A run of material
+---+

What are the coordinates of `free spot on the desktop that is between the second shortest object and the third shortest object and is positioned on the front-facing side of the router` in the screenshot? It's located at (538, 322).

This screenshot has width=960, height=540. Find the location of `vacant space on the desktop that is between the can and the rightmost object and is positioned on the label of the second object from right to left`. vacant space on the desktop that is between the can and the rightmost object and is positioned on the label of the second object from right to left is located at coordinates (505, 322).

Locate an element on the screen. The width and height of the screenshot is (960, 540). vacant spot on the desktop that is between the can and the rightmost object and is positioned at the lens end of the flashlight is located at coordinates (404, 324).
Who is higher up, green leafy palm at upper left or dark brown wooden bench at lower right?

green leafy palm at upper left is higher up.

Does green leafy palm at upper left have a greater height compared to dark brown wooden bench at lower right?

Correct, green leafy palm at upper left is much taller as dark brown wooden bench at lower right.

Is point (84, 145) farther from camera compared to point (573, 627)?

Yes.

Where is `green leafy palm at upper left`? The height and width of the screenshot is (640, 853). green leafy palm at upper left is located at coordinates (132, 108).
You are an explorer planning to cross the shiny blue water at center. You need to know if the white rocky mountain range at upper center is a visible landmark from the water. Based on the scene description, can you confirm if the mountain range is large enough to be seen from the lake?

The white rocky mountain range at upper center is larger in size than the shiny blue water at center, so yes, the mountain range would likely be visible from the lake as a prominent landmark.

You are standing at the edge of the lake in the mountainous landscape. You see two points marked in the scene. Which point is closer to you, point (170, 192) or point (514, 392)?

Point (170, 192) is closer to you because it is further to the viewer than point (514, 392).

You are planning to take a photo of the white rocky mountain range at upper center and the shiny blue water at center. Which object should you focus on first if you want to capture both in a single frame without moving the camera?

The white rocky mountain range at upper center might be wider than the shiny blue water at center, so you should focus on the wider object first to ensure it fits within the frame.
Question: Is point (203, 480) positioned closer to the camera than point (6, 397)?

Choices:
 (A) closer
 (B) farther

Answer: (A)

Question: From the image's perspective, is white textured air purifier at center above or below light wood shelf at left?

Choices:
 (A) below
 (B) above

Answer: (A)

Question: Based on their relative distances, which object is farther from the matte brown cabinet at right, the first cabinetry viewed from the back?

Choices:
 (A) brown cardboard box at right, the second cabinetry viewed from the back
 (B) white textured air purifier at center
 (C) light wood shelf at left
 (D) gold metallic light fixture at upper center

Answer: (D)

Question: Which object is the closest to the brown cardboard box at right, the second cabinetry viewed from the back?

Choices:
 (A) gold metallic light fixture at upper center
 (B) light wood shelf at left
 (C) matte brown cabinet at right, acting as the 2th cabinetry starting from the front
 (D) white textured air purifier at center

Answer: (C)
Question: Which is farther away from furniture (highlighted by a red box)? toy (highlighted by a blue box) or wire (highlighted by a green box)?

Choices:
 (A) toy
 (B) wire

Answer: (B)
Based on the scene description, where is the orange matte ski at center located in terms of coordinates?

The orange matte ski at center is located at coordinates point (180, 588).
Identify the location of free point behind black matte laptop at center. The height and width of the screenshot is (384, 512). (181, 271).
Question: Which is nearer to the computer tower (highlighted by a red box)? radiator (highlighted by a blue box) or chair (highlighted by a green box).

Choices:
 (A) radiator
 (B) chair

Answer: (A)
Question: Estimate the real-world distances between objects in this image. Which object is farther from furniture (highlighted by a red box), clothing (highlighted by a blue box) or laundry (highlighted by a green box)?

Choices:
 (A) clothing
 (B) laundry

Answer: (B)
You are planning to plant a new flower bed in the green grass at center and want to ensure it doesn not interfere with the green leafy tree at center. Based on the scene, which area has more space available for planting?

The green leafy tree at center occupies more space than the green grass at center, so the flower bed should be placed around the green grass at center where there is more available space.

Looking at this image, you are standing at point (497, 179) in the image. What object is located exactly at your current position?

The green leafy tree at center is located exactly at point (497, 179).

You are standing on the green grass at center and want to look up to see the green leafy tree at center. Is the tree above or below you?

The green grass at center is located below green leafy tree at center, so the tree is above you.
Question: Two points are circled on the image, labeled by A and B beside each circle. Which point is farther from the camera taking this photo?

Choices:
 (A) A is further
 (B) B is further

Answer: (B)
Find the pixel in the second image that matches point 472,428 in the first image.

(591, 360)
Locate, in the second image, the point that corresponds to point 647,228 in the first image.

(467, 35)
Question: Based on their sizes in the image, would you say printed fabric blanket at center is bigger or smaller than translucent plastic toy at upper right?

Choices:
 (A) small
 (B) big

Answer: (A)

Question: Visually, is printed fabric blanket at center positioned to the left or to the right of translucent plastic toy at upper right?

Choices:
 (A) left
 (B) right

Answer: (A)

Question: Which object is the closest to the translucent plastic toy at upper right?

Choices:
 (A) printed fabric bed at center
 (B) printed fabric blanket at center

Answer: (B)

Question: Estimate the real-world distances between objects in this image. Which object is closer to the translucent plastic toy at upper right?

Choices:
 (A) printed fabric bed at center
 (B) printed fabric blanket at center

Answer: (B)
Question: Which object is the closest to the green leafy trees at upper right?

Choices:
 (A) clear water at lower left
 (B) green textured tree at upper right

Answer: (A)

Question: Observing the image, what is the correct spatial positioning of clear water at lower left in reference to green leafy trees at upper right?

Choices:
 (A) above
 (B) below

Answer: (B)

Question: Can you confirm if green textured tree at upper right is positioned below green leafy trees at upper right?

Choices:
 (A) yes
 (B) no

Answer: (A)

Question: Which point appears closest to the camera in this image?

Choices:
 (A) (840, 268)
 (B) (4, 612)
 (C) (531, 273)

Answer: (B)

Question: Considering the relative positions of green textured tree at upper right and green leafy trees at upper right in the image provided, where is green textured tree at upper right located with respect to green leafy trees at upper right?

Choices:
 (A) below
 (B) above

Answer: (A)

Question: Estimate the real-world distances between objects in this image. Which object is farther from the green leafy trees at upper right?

+---+

TASK OBJECTIVE |
Please find every line in the material above that contains the word "dark" and copy each one. Case counts.

SOLUTION TO THIS EXERCISE |
Who is higher up, green leafy palm at upper left or dark brown wooden bench at lower right?
Does green leafy palm at upper left have a greater height compared to dark brown wooden bench at lower right?
Correct, green leafy palm at upper left is much taller as dark brown wooden bench at lower right.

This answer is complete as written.